++++ DATA EXCERPTS

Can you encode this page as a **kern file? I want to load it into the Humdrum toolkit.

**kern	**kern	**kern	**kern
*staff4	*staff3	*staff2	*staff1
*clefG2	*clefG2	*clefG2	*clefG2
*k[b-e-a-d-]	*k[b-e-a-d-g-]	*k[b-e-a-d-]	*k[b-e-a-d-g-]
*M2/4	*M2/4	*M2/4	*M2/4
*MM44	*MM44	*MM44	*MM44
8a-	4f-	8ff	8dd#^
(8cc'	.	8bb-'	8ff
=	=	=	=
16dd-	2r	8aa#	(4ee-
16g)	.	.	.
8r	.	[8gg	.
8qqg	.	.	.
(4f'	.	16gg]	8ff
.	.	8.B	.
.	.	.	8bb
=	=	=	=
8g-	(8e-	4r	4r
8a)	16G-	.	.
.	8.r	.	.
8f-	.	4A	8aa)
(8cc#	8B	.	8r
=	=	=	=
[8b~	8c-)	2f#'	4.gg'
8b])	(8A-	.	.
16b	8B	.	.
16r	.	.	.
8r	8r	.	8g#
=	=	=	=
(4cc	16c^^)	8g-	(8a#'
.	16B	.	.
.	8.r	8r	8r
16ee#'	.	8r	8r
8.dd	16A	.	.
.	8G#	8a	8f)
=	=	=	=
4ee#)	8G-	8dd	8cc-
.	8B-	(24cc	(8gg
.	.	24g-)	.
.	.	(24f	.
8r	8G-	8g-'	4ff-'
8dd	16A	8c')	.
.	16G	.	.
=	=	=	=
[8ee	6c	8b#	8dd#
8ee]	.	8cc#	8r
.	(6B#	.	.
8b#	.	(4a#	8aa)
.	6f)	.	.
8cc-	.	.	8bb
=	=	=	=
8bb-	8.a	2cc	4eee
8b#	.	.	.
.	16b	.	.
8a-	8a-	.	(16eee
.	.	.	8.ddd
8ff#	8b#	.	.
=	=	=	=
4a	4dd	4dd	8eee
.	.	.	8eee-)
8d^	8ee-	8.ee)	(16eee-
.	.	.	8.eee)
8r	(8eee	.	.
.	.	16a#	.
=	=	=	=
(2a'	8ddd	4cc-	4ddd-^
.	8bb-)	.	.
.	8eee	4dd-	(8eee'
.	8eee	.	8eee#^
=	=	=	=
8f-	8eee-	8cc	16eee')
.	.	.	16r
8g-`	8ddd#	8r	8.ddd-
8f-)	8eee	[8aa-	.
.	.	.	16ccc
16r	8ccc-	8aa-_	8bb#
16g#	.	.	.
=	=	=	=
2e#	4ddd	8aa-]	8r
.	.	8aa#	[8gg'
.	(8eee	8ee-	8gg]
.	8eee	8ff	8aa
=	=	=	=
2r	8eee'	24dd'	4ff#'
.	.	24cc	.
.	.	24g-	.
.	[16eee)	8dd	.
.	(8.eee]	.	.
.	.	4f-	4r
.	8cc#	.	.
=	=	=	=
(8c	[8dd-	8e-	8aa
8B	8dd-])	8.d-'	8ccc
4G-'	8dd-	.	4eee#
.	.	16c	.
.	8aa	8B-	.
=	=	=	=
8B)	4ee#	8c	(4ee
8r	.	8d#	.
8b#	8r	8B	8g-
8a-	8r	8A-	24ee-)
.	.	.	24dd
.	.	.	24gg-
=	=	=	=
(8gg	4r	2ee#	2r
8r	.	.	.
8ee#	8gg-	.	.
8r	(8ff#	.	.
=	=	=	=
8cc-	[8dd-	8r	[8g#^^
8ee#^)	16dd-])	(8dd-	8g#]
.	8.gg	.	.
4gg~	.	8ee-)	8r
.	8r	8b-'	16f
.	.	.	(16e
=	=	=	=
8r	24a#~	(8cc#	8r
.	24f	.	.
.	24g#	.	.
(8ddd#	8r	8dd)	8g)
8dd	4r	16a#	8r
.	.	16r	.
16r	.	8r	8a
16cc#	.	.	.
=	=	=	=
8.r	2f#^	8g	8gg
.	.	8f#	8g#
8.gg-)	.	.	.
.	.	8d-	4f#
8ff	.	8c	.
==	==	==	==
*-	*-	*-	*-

++++++++

#### SET PROBLEM:
Can you reproduce every line of the records above, character for character?

#### FULL RESPONSE:
Can you encode this page as a **kern file? I want to load it into the Humdrum toolkit.

**kern	**kern	**kern	**kern
*staff4	*staff3	*staff2	*staff1
*clefG2	*clefG2	*clefG2	*clefG2
*k[b-e-a-d-]	*k[b-e-a-d-g-]	*k[b-e-a-d-]	*k[b-e-a-d-g-]
*M2/4	*M2/4	*M2/4	*M2/4
*MM44	*MM44	*MM44	*MM44
8a-	4f-	8ff	8dd#^
(8cc'	.	8bb-'	8ff
=	=	=	=
16dd-	2r	8aa#	(4ee-
16g)	.	.	.
8r	.	[8gg	.
8qqg	.	.	.
(4f'	.	16gg]	8ff
.	.	8.B	.
.	.	.	8bb
=	=	=	=
8g-	(8e-	4r	4r
8a)	16G-	.	.
.	8.r	.	.
8f-	.	4A	8aa)
(8cc#	8B	.	8r
=	=	=	=
[8b~	8c-)	2f#'	4.gg'
8b])	(8A-	.	.
16b	8B	.	.
16r	.	.	.
8r	8r	.	8g#
=	=	=	=
(4cc	16c^^)	8g-	(8a#'
.	16B	.	.
.	8.r	8r	8r
16ee#'	.	8r	8r
8.dd	16A	.	.
.	8G#	8a	8f)
=	=	=	=
4ee#)	8G-	8dd	8cc-
.	8B-	(24cc	(8gg
.	.	24g-)	.
.	.	(24f	.
8r	8G-	8g-'	4ff-'
8dd	16A	8c')	.
.	16G	.	.
=	=	=	=
[8ee	6c	8b#	8dd#
8ee]	.	8cc#	8r
.	(6B#	.	.
8b#	.	(4a#	8aa)
.	6f)	.	.
8cc-	.	.	8bb
=	=	=	=
8bb-	8.a	2cc	4eee
8b#	.	.	.
.	16b	.	.
8a-	8a-	.	(16eee
.	.	.	8.ddd
8ff#	8b#	.	.
=	=	=	=
4a	4dd	4dd	8eee
.	.	.	8eee-)
8d^	8ee-	8.ee)	(16eee-
.	.	.	8.eee)
8r	(8eee	.	.
.	.	16a#	.
=	=	=	=
(2a'	8ddd	4cc-	4ddd-^
.	8bb-)	.	.
.	8eee	4dd-	(8eee'
.	8eee	.	8eee#^
=	=	=	=
8f-	8eee-	8cc	16eee')
.	.	.	16r
8g-`	8ddd#	8r	8.ddd-
8f-)	8eee	[8aa-	.
.	.	.	16ccc
16r	8ccc-	8aa-_	8bb#
16g#	.	.	.
=	=	=	=
2e#	4ddd	8aa-]	8r
.	.	8aa#	[8gg'
.	(8eee	8ee-	8gg]
.	8eee	8ff	8aa
=	=	=	=
2r	8eee'	24dd'	4ff#'
.	.	24cc	.
.	.	24g-	.
.	[16eee)	8dd	.
.	(8.eee]	.	.
.	.	4f-	4r
.	8cc#	.	.
=	=	=	=
(8c	[8dd-	8e-	8aa
8B	8dd-])	8.d-'	8ccc
4G-'	8dd-	.	4eee#
.	.	16c	.
.	8aa	8B-	.
=	=	=	=
8B)	4ee#	8c	(4ee
8r	.	8d#	.
8b#	8r	8B	8g-
8a-	8r	8A-	24ee-)
.	.	.	24dd
.	.	.	24gg-
=	=	=	=
(8gg	4r	2ee#	2r
8r	.	.	.
8ee#	8gg-	.	.
8r	(8ff#	.	.
=	=	=	=
8cc-	[8dd-	8r	[8g#^^
8ee#^)	16dd-])	(8dd-	8g#]
.	8.gg	.	.
4gg~	.	8ee-)	8r
.	8r	8b-'	16f
.	.	.	(16e
=	=	=	=
8r	24a#~	(8cc#	8r
.	24f	.	.
.	24g#	.	.
(8ddd#	8r	8dd)	8g)
8dd	4r	16a#	8r
.	.	16r	.
16r	.	8r	8a
16cc#	.	.	.
=	=	=	=
8.r	2f#^	8g	8gg
.	.	8f#	8g#
8.gg-)	.	.	.
.	.	8d-	4f#
8ff	.	8c	.
==	==	==	==
*-	*-	*-	*-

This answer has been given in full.